▶ [YOUR TASK] Copy every line below that has the word "brown" in it.
── EXTRACTED INFORMATION ──
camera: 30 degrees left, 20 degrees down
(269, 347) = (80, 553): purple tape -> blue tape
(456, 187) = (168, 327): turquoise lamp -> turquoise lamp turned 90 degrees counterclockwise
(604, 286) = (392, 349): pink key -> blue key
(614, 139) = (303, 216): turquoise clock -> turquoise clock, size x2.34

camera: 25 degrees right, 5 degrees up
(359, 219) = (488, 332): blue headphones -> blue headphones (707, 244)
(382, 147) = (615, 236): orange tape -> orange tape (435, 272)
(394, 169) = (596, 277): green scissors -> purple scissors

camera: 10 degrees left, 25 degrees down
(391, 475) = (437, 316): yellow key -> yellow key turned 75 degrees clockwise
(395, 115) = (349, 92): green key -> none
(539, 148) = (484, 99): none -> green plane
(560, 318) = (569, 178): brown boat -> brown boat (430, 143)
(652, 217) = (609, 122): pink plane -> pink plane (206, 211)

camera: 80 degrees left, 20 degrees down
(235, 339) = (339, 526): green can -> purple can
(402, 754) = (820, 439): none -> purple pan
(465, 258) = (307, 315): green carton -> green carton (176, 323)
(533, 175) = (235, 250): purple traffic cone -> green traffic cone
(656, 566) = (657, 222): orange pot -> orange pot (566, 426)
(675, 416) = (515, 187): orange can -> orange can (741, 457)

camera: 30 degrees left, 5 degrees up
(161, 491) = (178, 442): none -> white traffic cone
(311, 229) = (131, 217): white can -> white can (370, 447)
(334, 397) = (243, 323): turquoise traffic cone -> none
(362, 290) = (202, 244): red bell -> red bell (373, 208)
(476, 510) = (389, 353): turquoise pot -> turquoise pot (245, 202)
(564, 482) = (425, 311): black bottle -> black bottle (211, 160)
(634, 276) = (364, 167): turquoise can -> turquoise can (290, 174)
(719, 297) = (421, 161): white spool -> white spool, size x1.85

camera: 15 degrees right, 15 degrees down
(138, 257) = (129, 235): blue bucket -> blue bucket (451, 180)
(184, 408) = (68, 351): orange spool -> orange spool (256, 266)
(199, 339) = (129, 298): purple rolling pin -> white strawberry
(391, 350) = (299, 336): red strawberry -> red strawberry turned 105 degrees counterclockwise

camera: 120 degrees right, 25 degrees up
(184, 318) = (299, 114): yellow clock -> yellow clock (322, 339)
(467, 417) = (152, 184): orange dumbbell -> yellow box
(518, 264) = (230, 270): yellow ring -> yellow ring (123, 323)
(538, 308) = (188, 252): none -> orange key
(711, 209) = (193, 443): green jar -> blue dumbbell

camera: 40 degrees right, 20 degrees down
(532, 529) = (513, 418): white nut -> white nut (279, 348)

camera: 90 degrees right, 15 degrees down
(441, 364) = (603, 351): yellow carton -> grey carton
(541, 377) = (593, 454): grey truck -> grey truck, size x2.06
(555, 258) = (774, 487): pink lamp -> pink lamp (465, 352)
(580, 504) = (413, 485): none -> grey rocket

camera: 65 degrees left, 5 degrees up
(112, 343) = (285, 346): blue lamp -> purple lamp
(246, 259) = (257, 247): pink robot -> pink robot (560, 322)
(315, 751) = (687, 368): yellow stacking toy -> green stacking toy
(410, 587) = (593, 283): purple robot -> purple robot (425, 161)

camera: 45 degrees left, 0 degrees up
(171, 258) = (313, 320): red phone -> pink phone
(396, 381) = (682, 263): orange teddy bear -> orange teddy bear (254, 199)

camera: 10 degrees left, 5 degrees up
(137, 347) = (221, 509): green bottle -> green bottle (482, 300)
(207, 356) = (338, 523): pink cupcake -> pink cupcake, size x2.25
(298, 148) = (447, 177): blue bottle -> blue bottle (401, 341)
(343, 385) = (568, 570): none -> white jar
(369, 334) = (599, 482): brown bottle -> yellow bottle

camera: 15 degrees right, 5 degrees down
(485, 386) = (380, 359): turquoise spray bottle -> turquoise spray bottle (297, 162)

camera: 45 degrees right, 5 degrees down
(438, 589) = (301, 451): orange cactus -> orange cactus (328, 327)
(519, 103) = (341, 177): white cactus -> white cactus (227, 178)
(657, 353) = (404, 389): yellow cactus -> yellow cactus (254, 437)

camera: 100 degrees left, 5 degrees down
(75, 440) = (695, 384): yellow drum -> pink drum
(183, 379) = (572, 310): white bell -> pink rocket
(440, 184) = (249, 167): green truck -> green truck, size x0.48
───
▶ [RESULT OF THE TASK]
(560, 318) = (569, 178): brown boat -> brown boat (430, 143)
(369, 334) = (599, 482): brown bottle -> yellow bottle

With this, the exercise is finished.